(Dataset items)
Segment Open

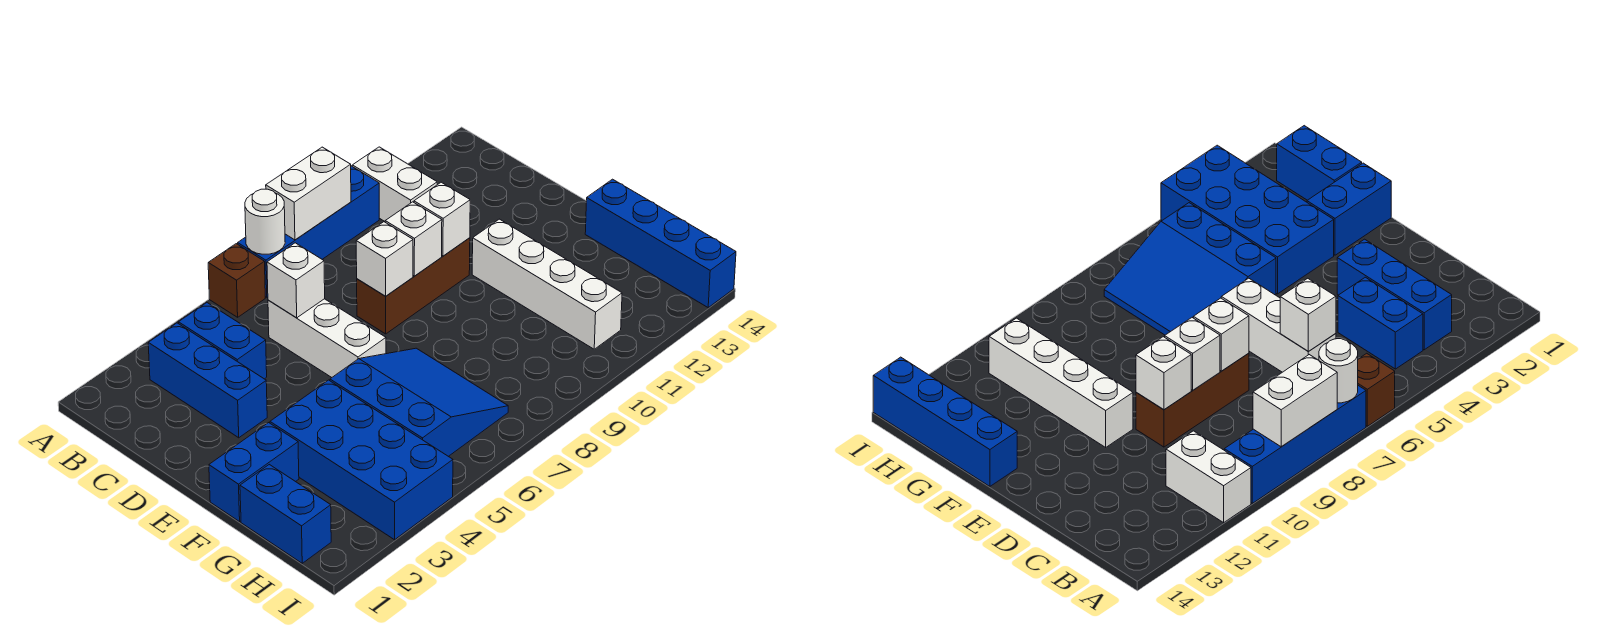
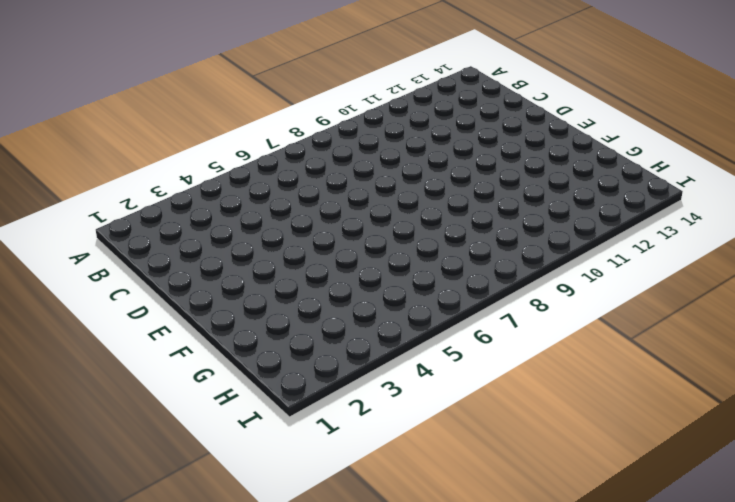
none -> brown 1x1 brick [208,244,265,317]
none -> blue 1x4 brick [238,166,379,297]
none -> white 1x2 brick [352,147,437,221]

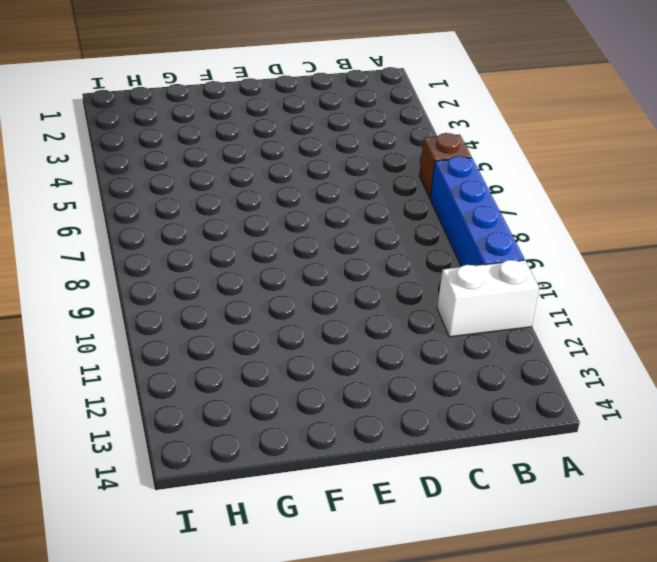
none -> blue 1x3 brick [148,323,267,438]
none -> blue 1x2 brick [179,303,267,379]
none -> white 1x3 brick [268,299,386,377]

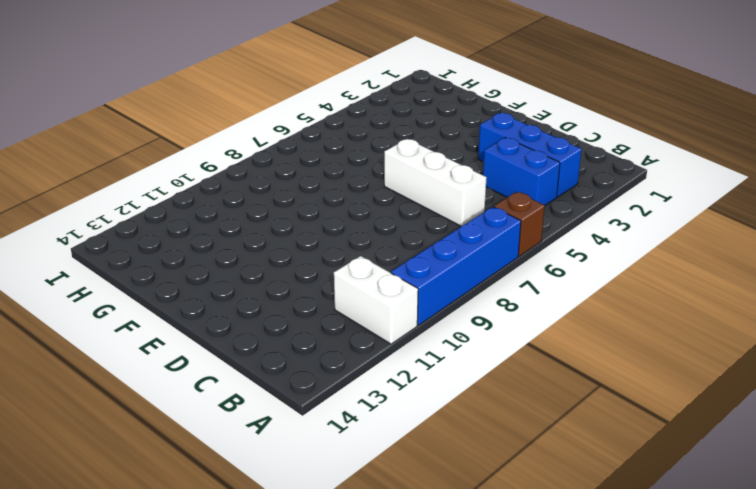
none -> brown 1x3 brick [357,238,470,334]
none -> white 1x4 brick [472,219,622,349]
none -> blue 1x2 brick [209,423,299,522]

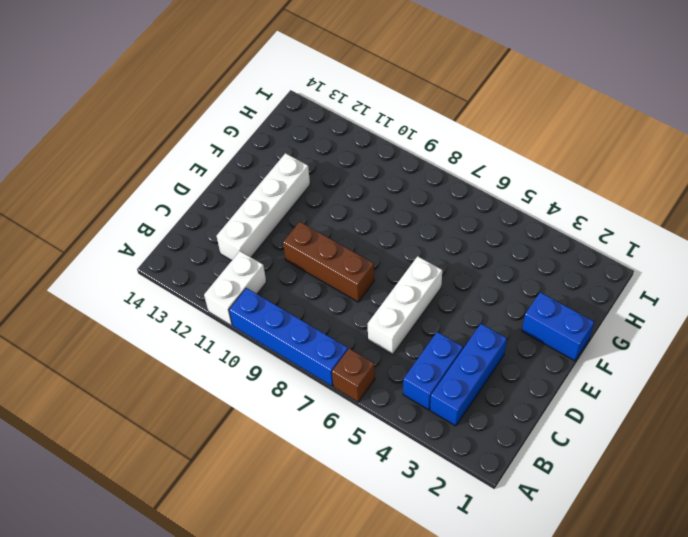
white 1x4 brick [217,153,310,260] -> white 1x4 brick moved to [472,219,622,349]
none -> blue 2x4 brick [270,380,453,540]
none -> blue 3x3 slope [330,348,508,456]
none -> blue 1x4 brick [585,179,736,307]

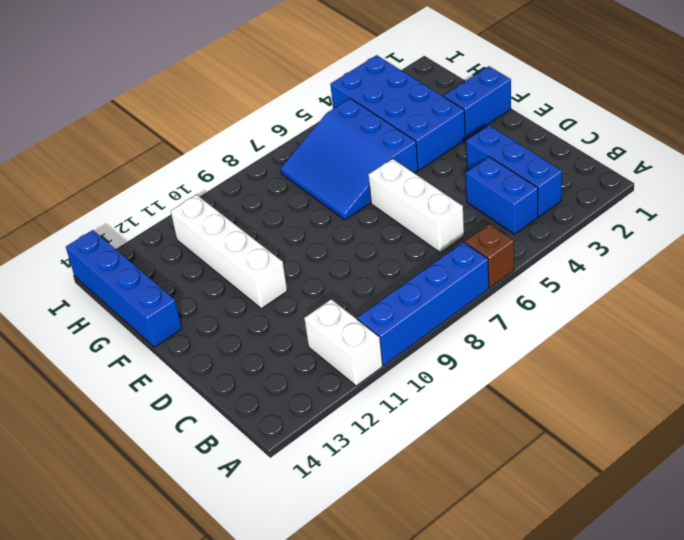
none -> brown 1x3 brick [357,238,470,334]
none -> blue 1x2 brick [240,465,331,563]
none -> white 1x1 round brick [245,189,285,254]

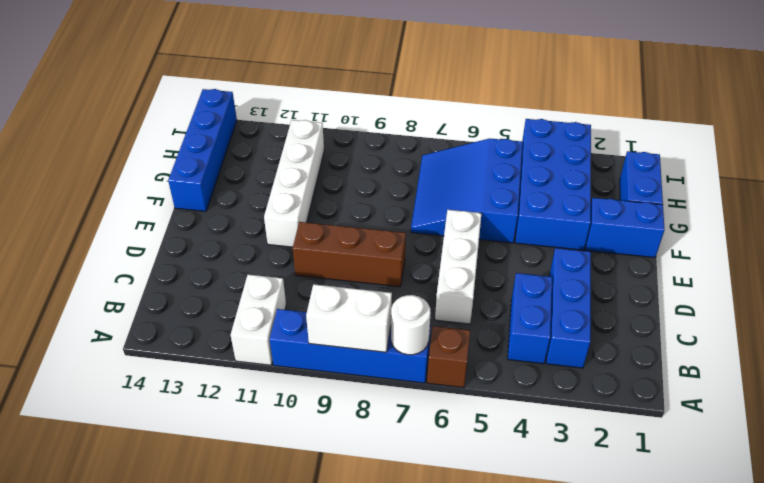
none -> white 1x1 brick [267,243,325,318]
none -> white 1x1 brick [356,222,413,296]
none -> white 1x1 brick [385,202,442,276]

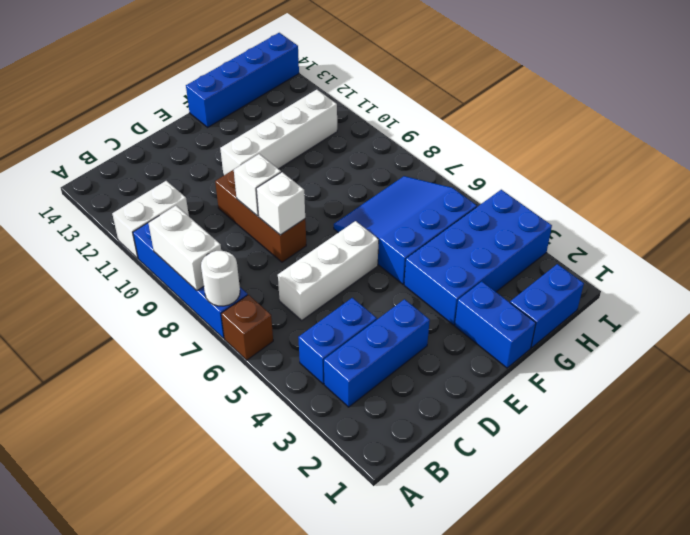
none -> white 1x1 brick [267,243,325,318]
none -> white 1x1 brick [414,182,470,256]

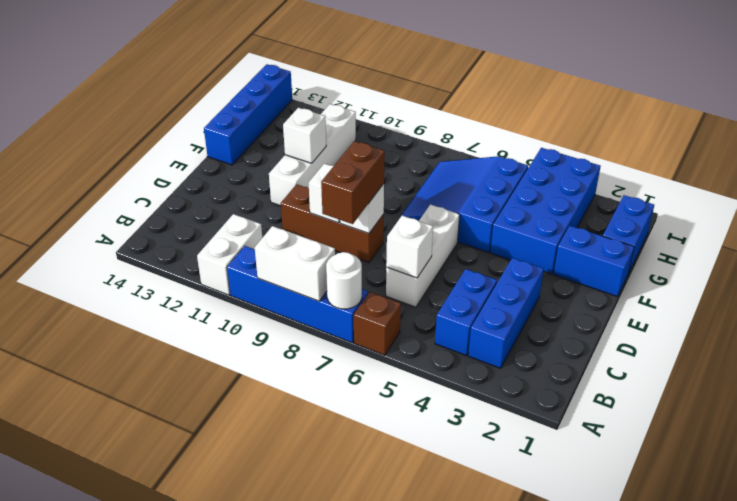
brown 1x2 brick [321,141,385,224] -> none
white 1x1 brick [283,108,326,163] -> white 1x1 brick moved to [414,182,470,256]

Segment Closed

Since the copy should hold text only, set down each record exactly and leave the pictures out.

Problem solution:
none -> brown 1x1 brick [208,244,265,317]
none -> blue 1x4 brick [238,166,379,297]
none -> white 1x2 brick [352,147,437,221]

none -> blue 1x3 brick [148,323,267,438]
none -> blue 1x2 brick [179,303,267,379]
none -> white 1x3 brick [268,299,386,377]

none -> brown 1x3 brick [357,238,470,334]
none -> white 1x4 brick [472,219,622,349]
none -> blue 1x2 brick [209,423,299,522]

white 1x4 brick [217,153,310,260] -> white 1x4 brick moved to [472,219,622,349]
none -> blue 2x4 brick [270,380,453,540]
none -> blue 3x3 slope [330,348,508,456]
none -> blue 1x4 brick [585,179,736,307]

none -> brown 1x3 brick [357,238,470,334]
none -> blue 1x2 brick [240,465,331,563]
none -> white 1x1 round brick [245,189,285,254]

none -> white 1x1 brick [267,243,325,318]
none -> white 1x1 brick [356,222,413,296]
none -> white 1x1 brick [385,202,442,276]

none -> white 1x1 brick [267,243,325,318]
none -> white 1x1 brick [414,182,470,256]

brown 1x2 brick [321,141,385,224] -> none
white 1x1 brick [283,108,326,163] -> white 1x1 brick moved to [414,182,470,256]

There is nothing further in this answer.